▶ **How to complete this task**: Your output should be the line with "(699, 178) = (709, 320): white rocket -> none" and all following lines of the data below, through the end, repeated exactly.
+++ Available data +++
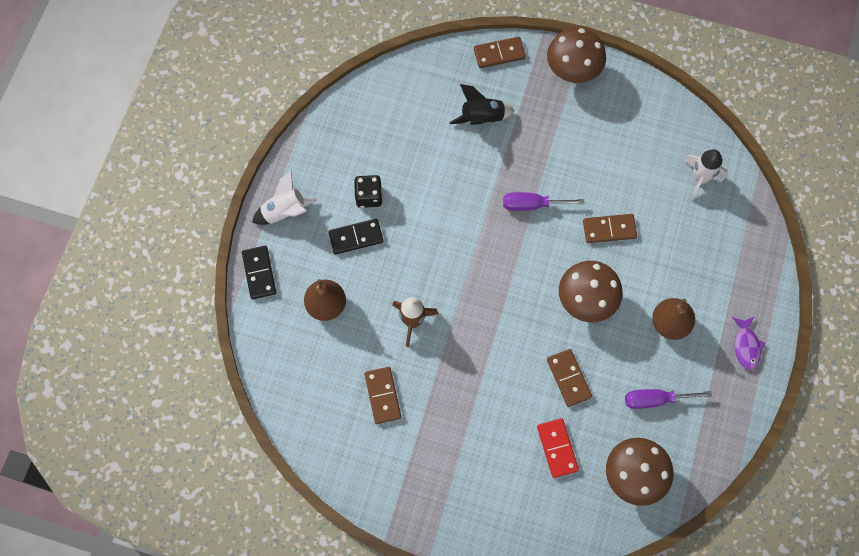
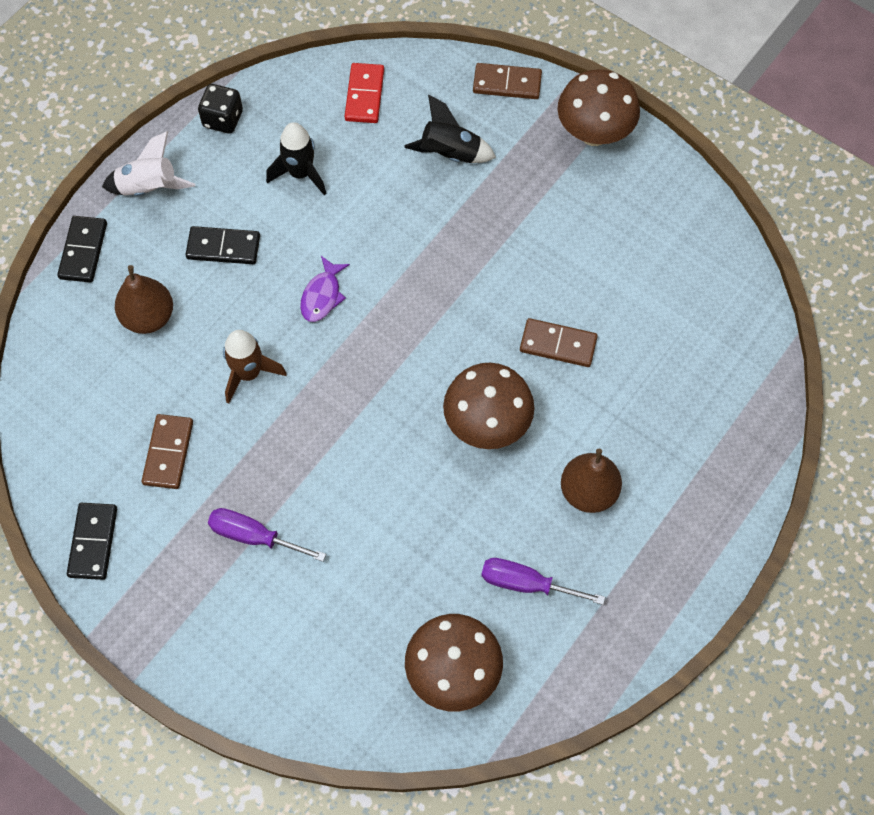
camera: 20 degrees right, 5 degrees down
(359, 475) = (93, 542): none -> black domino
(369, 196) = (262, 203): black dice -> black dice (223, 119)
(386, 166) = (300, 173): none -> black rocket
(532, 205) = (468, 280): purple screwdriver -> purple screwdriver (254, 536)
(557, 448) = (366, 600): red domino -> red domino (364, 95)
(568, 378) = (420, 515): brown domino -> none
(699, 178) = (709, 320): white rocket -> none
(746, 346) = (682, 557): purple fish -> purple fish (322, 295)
+++
▶ **Answer for this exercise**:
(699, 178) = (709, 320): white rocket -> none
(746, 346) = (682, 557): purple fish -> purple fish (322, 295)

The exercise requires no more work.